Could you repeat, word for word, every line from the one containing "486,371 to 617,228" through the final line of the records below, and nothing else?
[Opening Given data section]
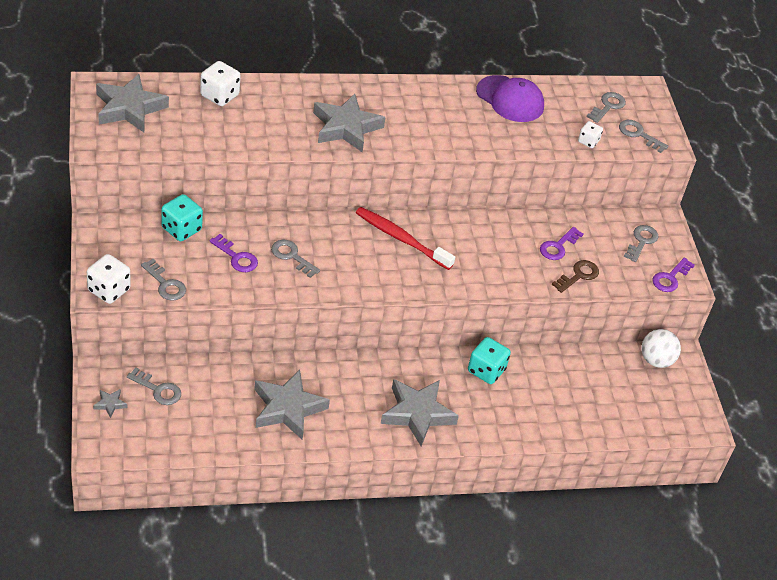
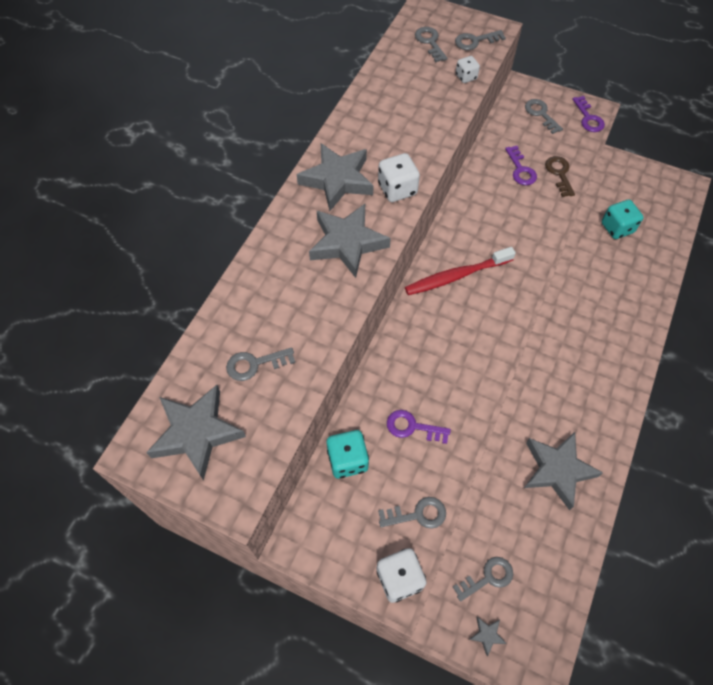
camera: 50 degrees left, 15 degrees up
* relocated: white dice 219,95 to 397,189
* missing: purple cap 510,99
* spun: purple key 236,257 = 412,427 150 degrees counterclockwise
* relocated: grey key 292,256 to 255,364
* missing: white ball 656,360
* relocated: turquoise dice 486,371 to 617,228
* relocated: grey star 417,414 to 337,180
[Closing Given data section]
Task result:
* relocated: turquoise dice 486,371 to 617,228
* relocated: grey star 417,414 to 337,180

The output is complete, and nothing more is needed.